■ **RECORDED DATA**
* * * * * * *

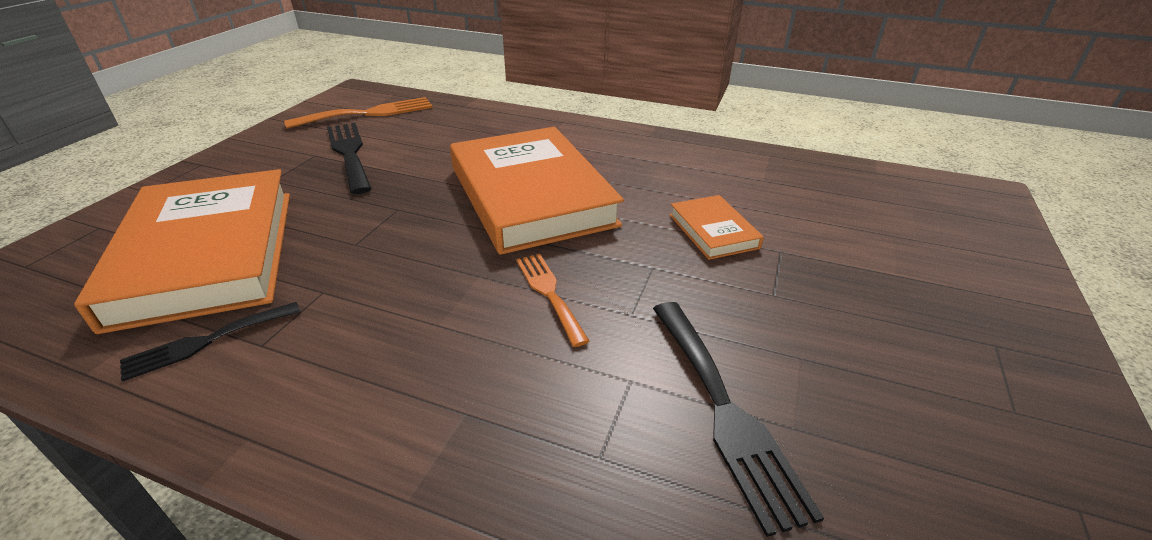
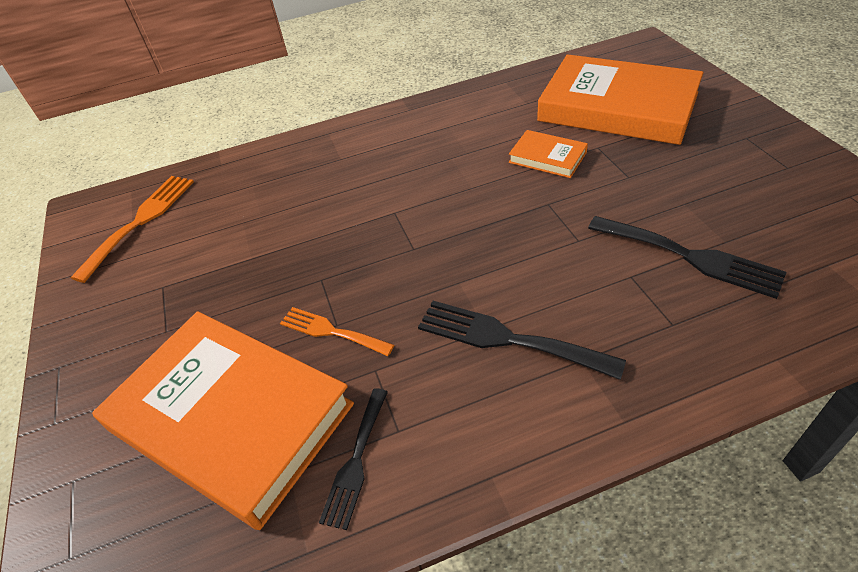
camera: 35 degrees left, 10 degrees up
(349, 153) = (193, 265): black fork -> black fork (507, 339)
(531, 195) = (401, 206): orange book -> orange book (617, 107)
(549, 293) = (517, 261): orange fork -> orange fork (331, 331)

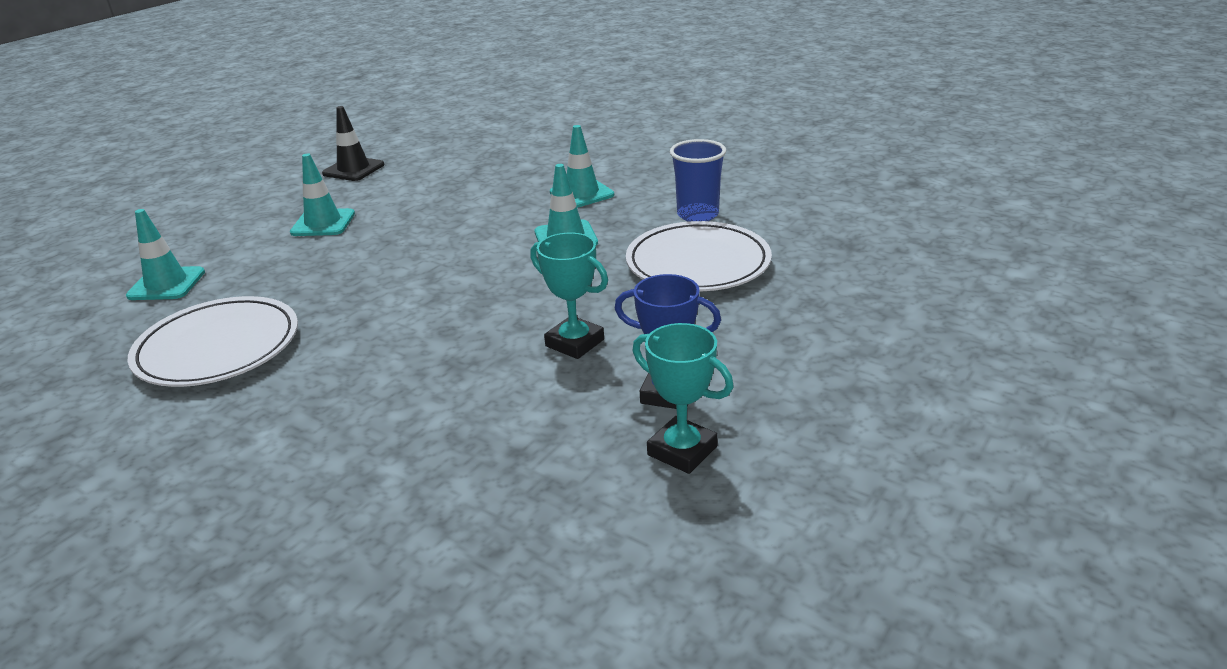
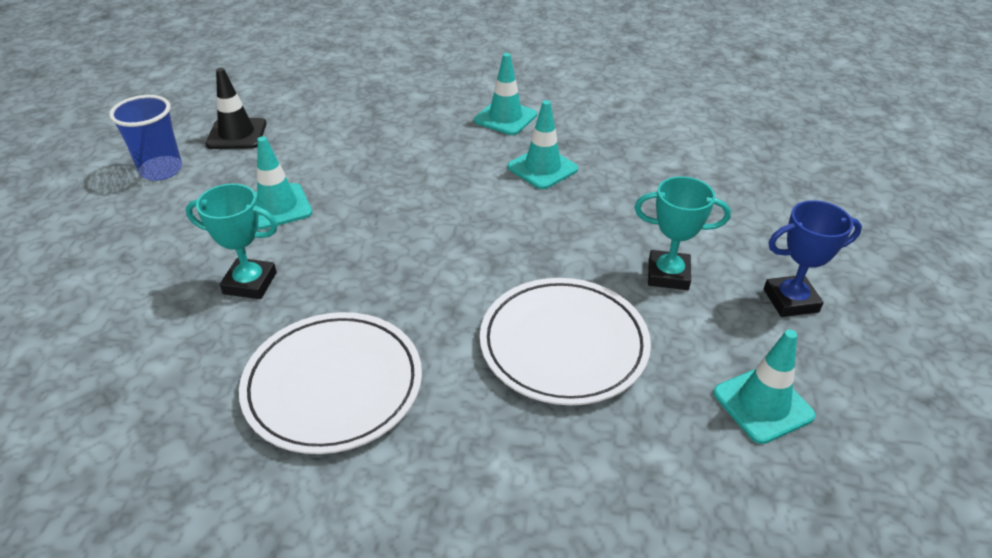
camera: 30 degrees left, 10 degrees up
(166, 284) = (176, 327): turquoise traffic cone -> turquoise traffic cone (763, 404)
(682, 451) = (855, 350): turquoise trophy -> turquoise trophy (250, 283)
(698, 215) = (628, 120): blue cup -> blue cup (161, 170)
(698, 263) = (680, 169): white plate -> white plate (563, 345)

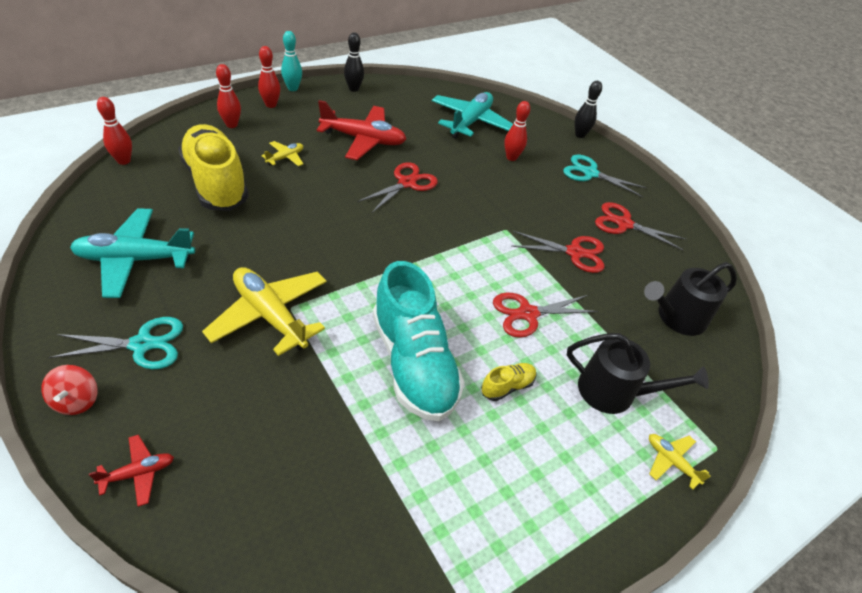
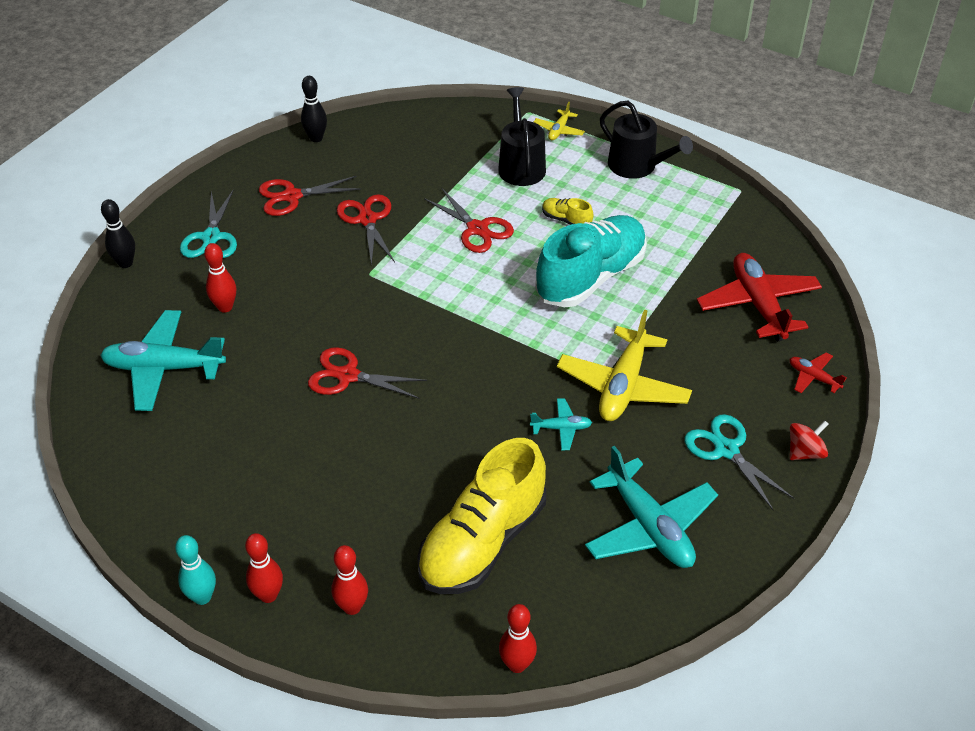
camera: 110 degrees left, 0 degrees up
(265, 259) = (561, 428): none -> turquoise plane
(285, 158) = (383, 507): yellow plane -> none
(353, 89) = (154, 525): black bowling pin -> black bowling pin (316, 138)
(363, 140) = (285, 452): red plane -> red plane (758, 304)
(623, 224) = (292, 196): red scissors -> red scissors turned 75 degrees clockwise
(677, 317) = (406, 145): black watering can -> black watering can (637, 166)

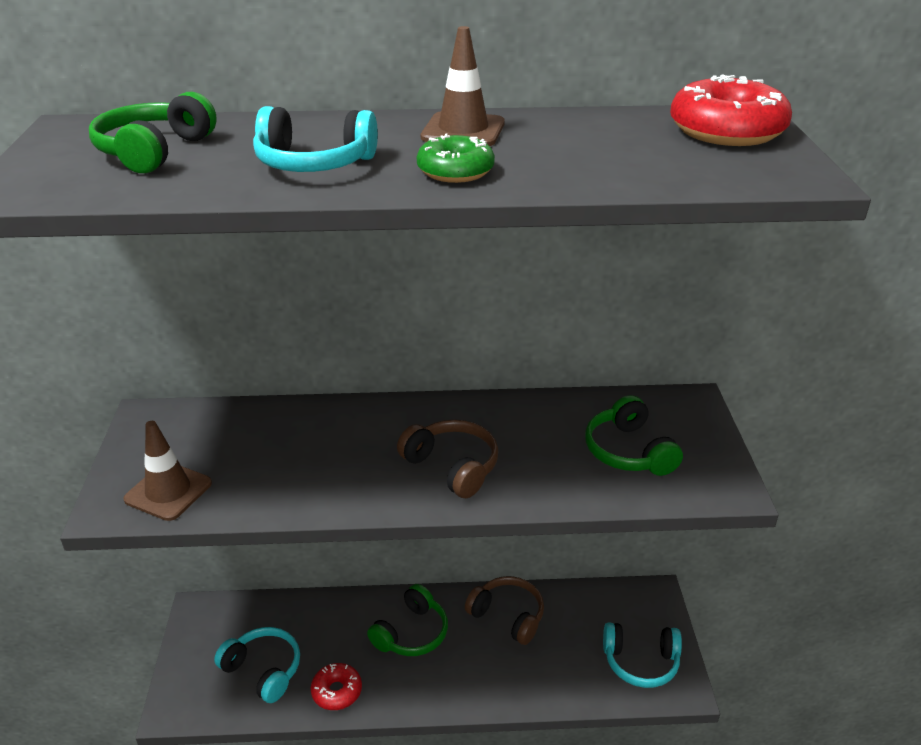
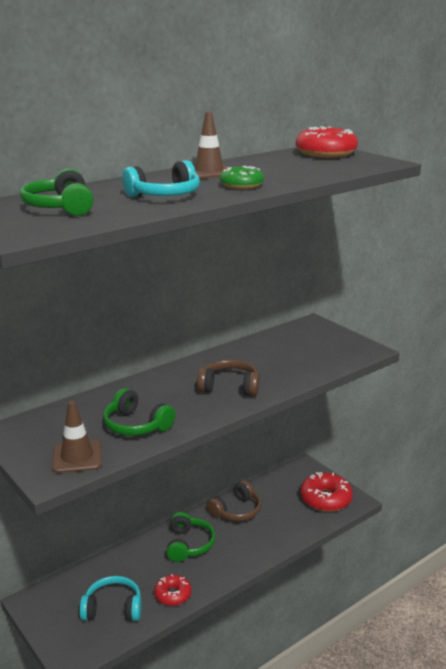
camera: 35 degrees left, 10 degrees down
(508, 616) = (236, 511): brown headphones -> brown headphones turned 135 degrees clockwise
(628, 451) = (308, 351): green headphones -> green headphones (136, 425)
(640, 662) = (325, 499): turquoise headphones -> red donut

* * * * * * *

■ **PROBLEM TO SOLVE**
For each line above that contains the word "orange", give the line as it is written.

■ **WORKED SOLUTION**
(531, 195) = (401, 206): orange book -> orange book (617, 107)
(549, 293) = (517, 261): orange fork -> orange fork (331, 331)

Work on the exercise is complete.